(HOW TO COMPLETE THIS TASK): Every line in the data below that has the word "VBUS" should be returned.

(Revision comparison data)
------------------------------------------------------------------------
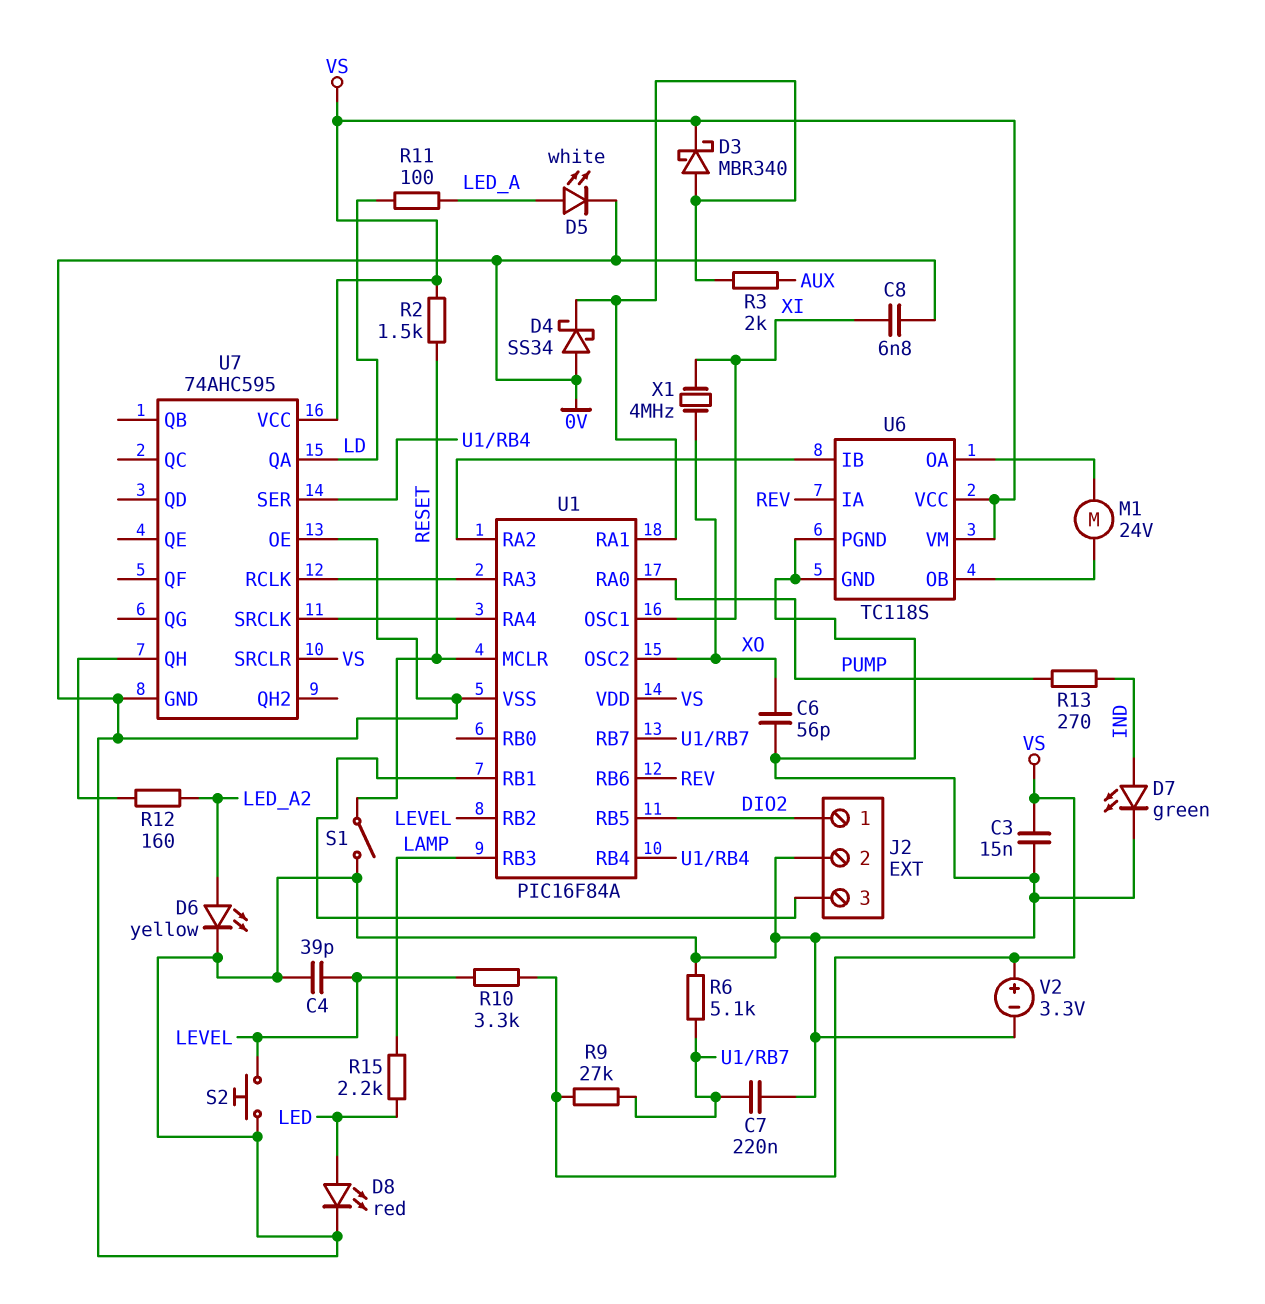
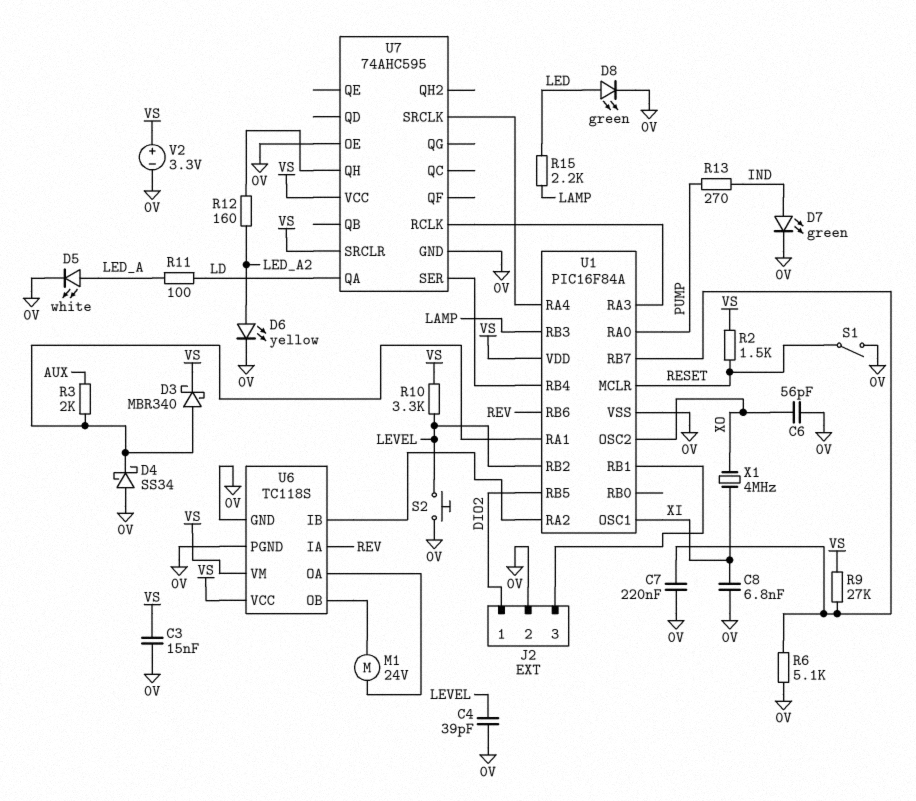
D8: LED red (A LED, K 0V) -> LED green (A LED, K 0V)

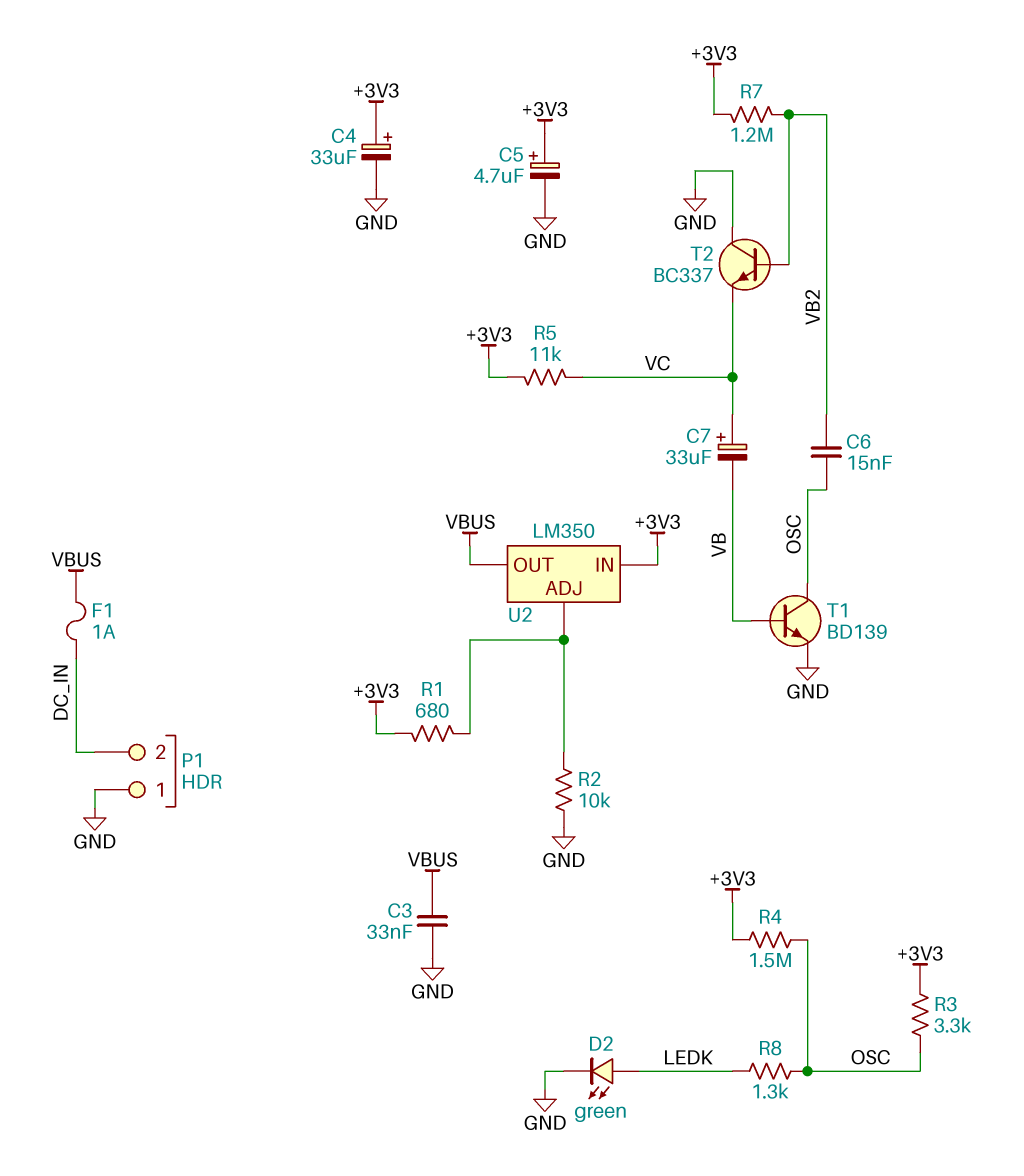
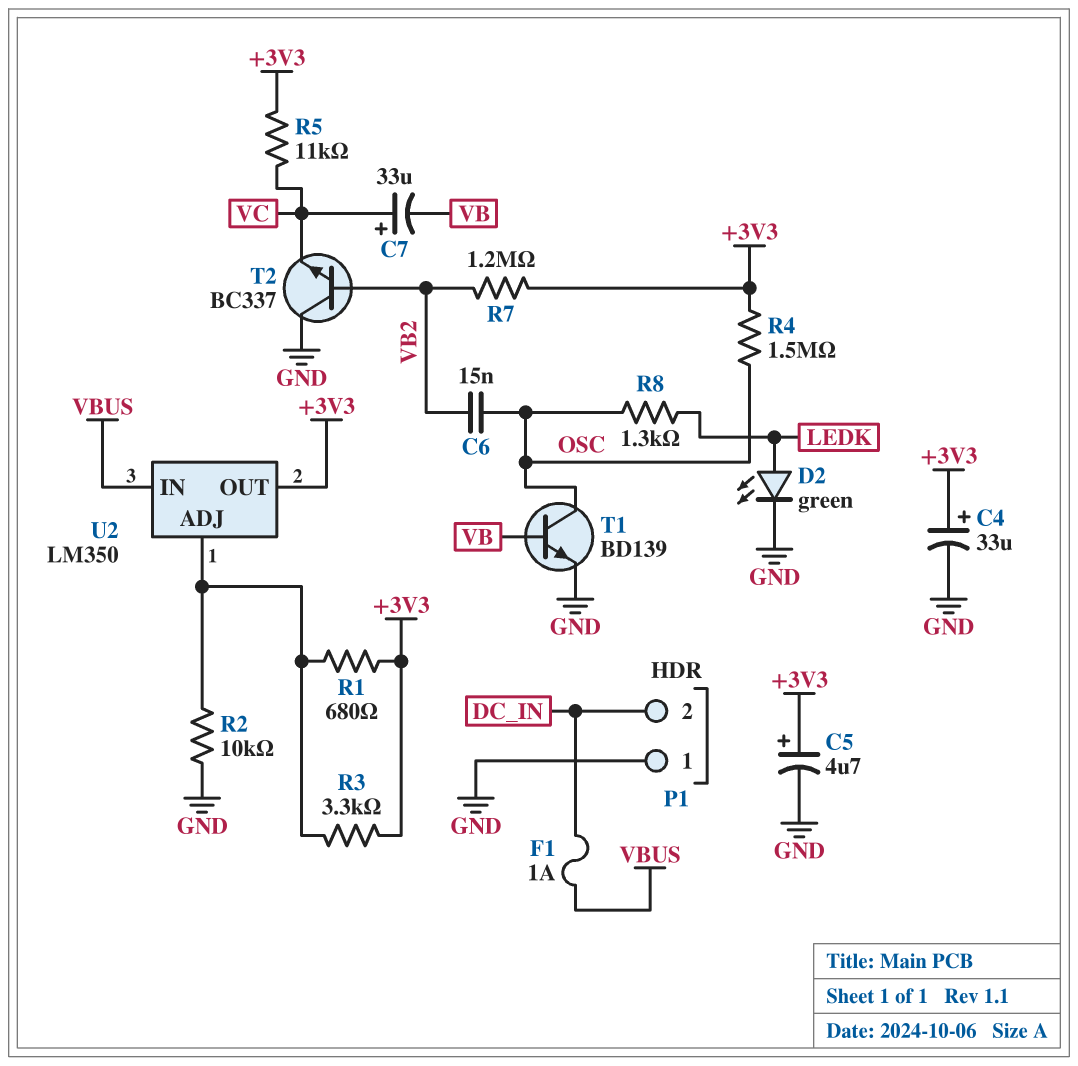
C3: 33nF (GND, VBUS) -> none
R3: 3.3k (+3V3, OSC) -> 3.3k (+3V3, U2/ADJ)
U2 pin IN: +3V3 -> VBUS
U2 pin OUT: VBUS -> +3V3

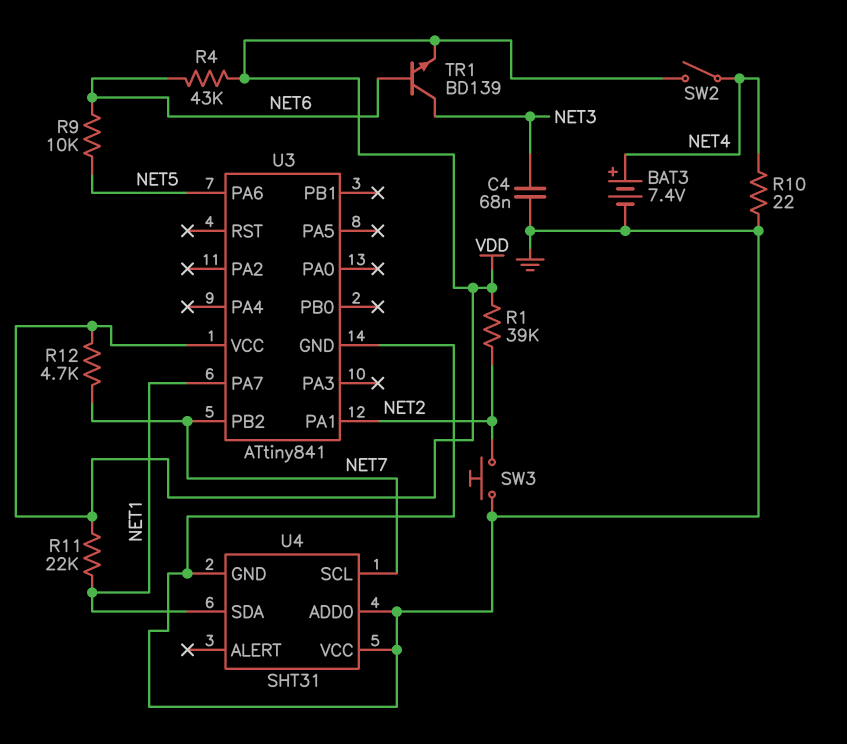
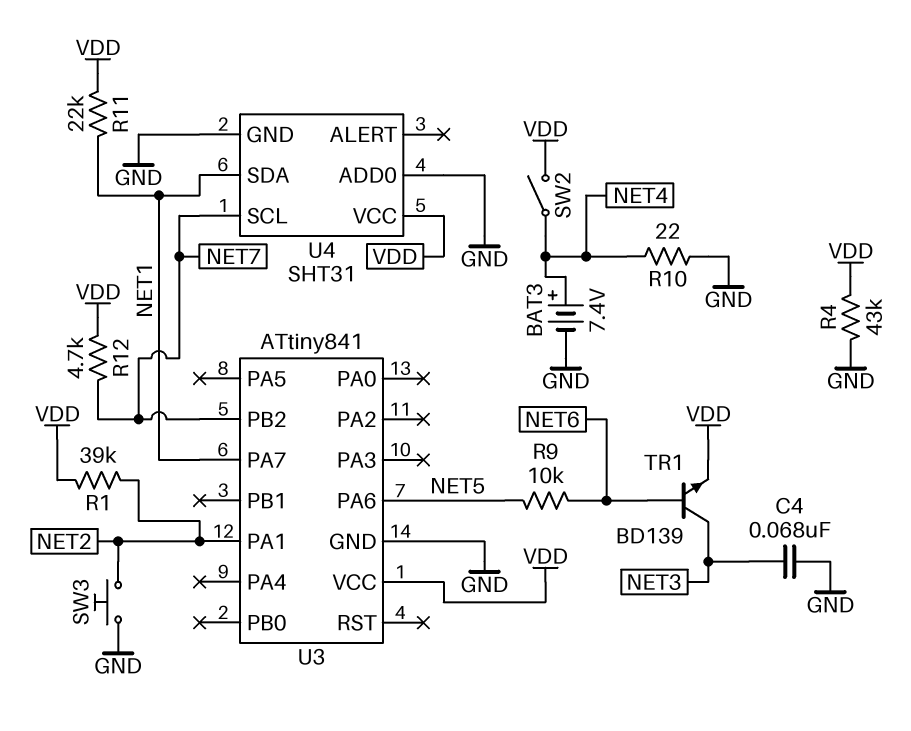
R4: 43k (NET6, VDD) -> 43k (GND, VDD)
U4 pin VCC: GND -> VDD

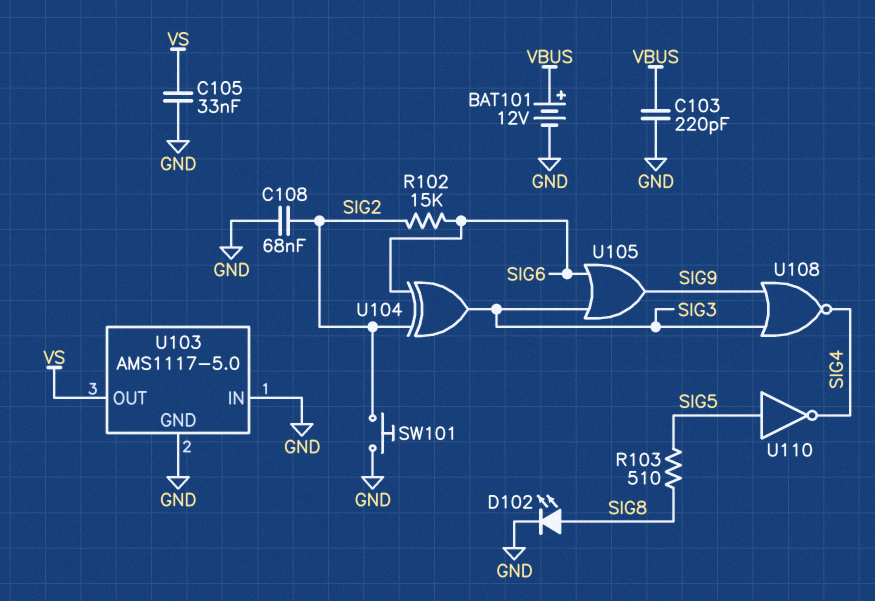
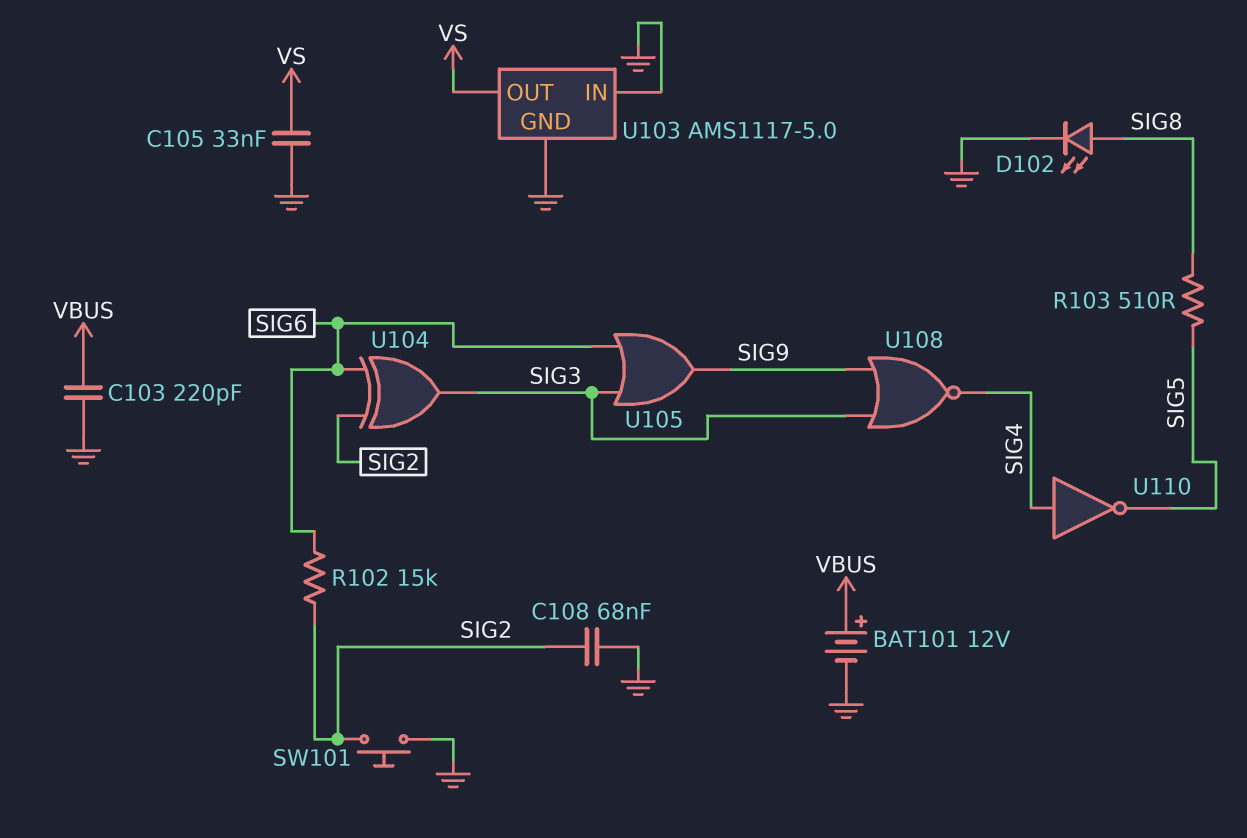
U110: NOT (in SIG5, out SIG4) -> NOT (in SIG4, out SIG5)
------------------------------------------------------------------------
(REPLY):
C3: 33nF (GND, VBUS) -> none
U2 pin IN: +3V3 -> VBUS
U2 pin OUT: VBUS -> +3V3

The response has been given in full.